• **Required task**:
Copy all the material that follows, keeping every character the same.

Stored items
.....

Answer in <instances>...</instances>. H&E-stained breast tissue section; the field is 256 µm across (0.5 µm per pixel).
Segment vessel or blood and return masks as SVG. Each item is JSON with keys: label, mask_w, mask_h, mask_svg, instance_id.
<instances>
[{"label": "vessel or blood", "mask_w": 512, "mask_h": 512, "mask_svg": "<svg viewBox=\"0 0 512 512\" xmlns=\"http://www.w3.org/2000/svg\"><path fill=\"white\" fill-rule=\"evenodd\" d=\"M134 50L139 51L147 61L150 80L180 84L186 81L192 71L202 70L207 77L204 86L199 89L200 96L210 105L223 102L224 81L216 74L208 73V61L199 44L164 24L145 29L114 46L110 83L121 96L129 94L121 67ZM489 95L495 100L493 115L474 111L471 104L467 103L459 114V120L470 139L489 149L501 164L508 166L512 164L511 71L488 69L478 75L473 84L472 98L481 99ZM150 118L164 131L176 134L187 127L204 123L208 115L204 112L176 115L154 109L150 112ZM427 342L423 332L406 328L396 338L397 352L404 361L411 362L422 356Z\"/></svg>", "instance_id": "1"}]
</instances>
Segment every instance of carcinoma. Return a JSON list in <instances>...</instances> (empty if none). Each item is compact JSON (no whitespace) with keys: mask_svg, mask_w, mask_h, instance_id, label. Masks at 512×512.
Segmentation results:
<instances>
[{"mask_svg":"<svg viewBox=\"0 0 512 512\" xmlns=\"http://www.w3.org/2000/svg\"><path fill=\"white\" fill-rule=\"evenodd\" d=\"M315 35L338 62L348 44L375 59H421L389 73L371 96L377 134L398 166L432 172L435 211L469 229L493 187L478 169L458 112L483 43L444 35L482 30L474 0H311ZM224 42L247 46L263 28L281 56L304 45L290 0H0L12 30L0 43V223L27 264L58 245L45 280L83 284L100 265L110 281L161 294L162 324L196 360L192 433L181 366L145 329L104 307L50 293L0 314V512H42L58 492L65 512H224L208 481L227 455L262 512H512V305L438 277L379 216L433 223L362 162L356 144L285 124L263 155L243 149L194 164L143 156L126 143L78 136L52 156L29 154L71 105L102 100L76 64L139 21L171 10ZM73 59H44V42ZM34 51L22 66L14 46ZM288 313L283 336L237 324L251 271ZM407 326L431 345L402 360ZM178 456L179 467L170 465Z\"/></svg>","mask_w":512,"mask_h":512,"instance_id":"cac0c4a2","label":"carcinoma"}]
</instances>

.....

• **Exercise response**:
Answer in <instances>...</instances>. H&E-stained breast tissue section; the field is 256 µm across (0.5 µm per pixel).
Segment vessel or blood and return masks as SVG. Each item is JSON with keys: label, mask_w, mask_h, mask_svg, instance_id.
<instances>
[{"label": "vessel or blood", "mask_w": 512, "mask_h": 512, "mask_svg": "<svg viewBox=\"0 0 512 512\" xmlns=\"http://www.w3.org/2000/svg\"><path fill=\"white\" fill-rule=\"evenodd\" d=\"M134 50L139 51L147 61L150 80L180 84L186 81L192 71L202 70L207 77L204 86L199 89L200 96L210 105L223 102L224 81L216 74L208 73V61L199 44L164 24L145 29L114 46L110 83L121 96L129 94L121 67ZM489 95L495 100L493 115L474 111L471 104L467 103L459 114V120L470 139L489 149L501 164L508 166L512 164L511 71L488 69L478 75L473 84L472 98L481 99ZM150 118L164 131L176 134L187 127L204 123L208 115L204 112L176 115L154 109L150 112ZM427 342L423 332L406 328L396 338L397 352L404 361L411 362L422 356Z\"/></svg>", "instance_id": "1"}]
</instances>
Segment every instance of carcinoma. Return a JSON list in <instances>...</instances> (empty if none). Each item is compact JSON (no whitespace) with keys: mask_svg, mask_w, mask_h, instance_id, label. Masks at 512×512.
Segmentation results:
<instances>
[{"mask_svg":"<svg viewBox=\"0 0 512 512\" xmlns=\"http://www.w3.org/2000/svg\"><path fill=\"white\" fill-rule=\"evenodd\" d=\"M315 35L338 62L348 44L375 59H421L389 73L371 96L377 134L398 166L432 172L435 211L469 229L493 187L478 169L458 112L483 43L444 35L482 30L474 0H311ZM224 42L247 46L263 28L281 56L304 45L290 0H0L12 30L0 43V223L27 264L58 245L45 280L83 284L100 265L110 281L161 294L162 324L196 360L192 433L181 366L145 329L104 307L50 293L0 314V512H42L58 492L65 512H224L208 481L227 455L262 512H512V305L438 277L379 216L433 223L362 162L356 144L285 124L263 155L243 149L194 164L143 156L126 143L78 136L52 156L29 154L71 105L102 100L76 64L139 21L171 10ZM73 59H44V42ZM34 51L22 66L14 46ZM288 313L283 336L237 324L251 271ZM407 326L431 345L402 360ZM178 456L179 467L170 465Z\"/></svg>","mask_w":512,"mask_h":512,"instance_id":"cac0c4a2","label":"carcinoma"}]
</instances>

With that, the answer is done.